(Extracted records)
════════════════

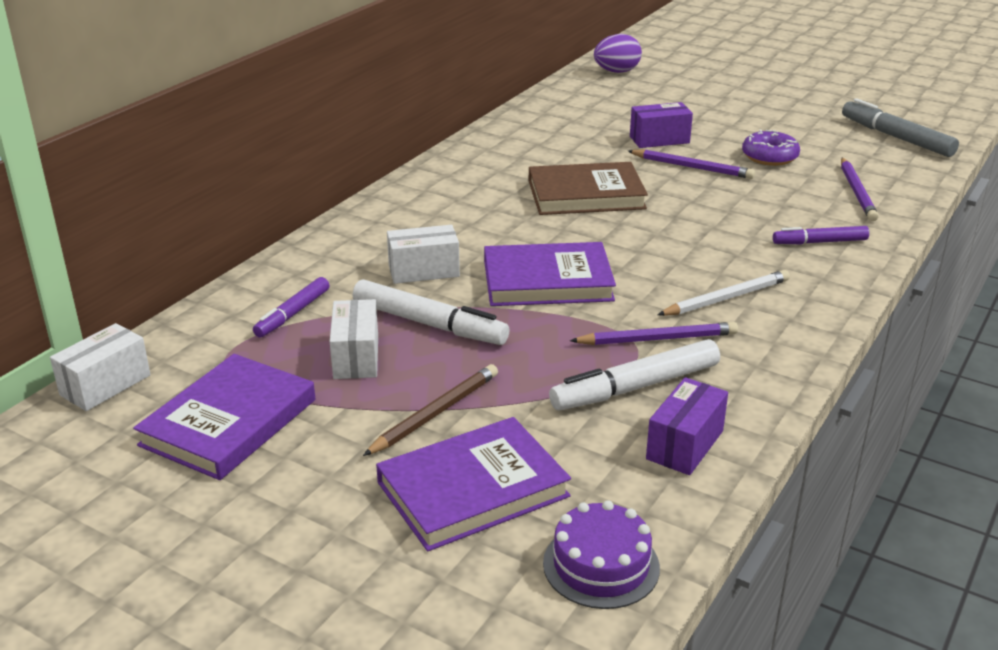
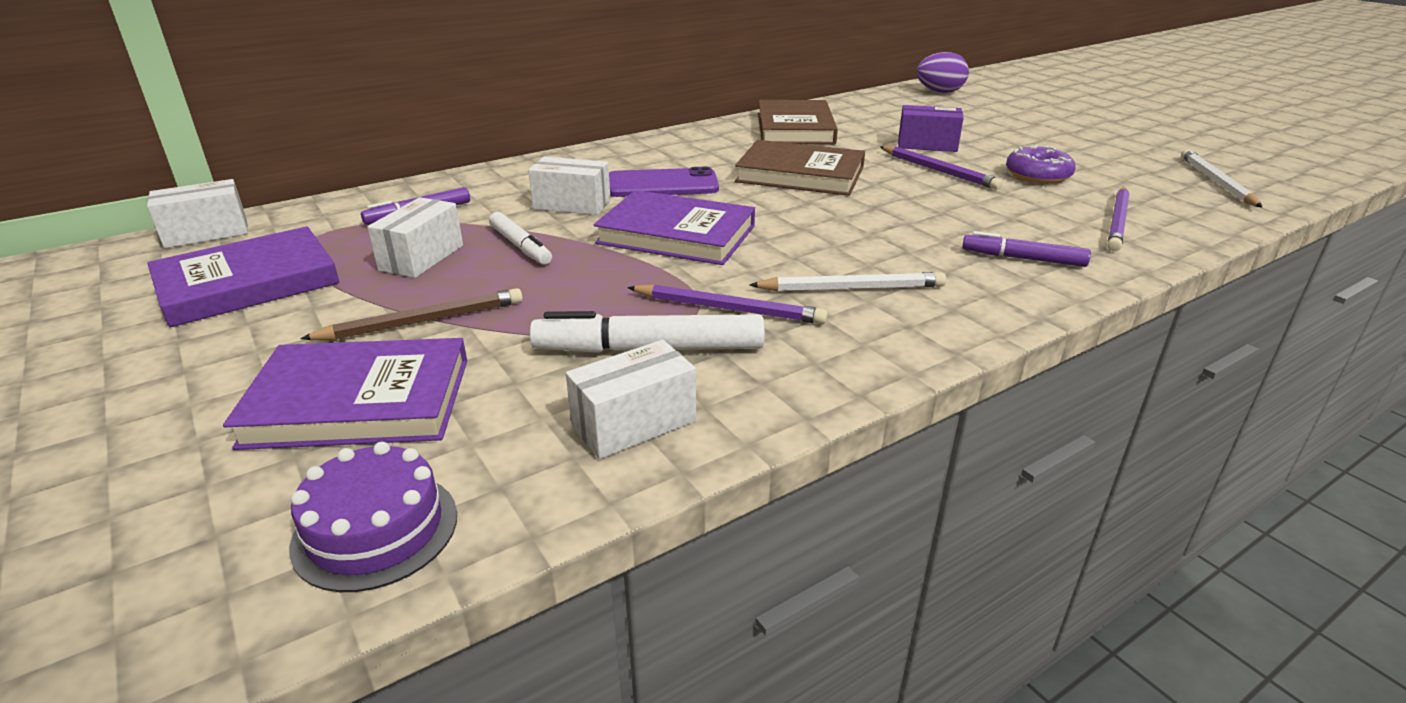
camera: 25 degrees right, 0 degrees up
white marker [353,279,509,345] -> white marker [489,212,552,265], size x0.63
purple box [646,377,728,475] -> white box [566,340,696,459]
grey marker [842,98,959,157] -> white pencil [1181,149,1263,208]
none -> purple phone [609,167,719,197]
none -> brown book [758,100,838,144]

════════════════

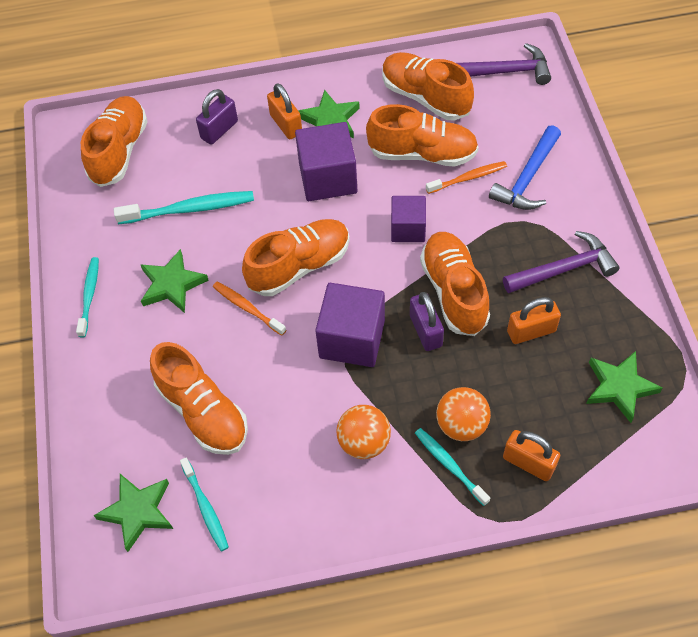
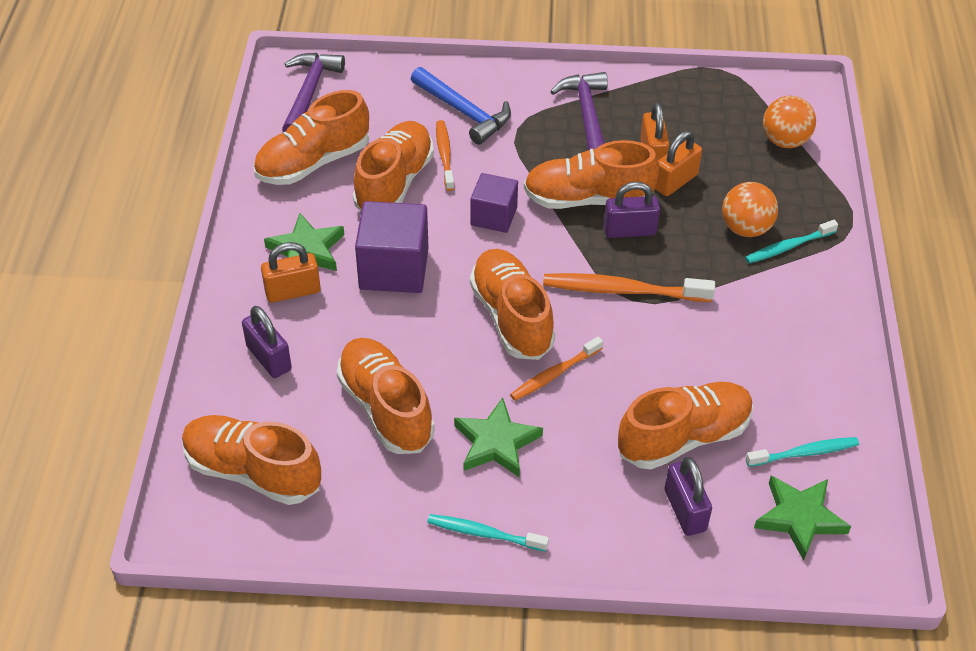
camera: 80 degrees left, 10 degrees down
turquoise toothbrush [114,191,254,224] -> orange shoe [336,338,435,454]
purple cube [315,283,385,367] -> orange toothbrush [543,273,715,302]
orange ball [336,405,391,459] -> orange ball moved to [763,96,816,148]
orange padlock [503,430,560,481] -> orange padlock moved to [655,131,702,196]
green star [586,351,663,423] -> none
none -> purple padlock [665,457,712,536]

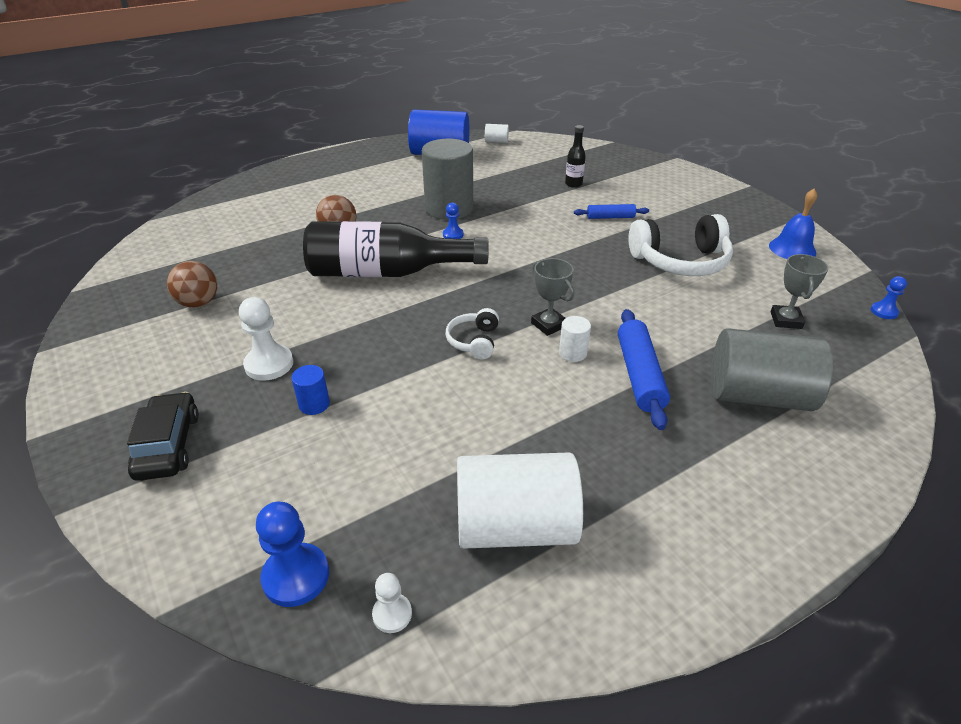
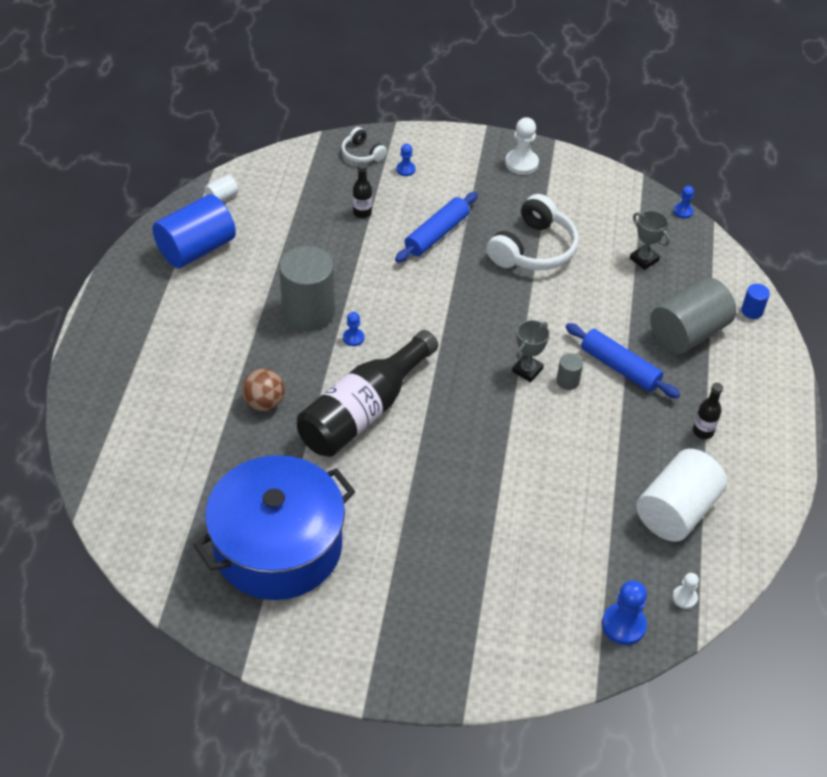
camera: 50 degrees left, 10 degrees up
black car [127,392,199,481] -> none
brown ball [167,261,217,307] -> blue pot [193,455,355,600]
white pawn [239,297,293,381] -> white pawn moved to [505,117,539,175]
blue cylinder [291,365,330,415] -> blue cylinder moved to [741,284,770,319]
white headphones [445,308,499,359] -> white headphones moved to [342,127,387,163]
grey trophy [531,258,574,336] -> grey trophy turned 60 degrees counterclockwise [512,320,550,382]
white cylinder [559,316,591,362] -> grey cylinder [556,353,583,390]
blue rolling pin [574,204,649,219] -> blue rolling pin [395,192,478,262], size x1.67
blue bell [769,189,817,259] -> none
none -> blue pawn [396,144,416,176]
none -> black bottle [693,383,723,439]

════════════════

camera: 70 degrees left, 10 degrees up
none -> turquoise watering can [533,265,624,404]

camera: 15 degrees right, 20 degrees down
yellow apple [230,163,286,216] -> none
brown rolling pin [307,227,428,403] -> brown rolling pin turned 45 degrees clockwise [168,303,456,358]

════════════════

Task requirements: Using the data above, extract exactly the lines from the one that holds "camera: 70 degrees left, 10 degrees up" to the one that holds "brown rolling pin [307,227,428,403]", both ends included, and no others.

Exercise response:
camera: 70 degrees left, 10 degrees up
none -> turquoise watering can [533,265,624,404]

camera: 15 degrees right, 20 degrees down
yellow apple [230,163,286,216] -> none
brown rolling pin [307,227,428,403] -> brown rolling pin turned 45 degrees clockwise [168,303,456,358]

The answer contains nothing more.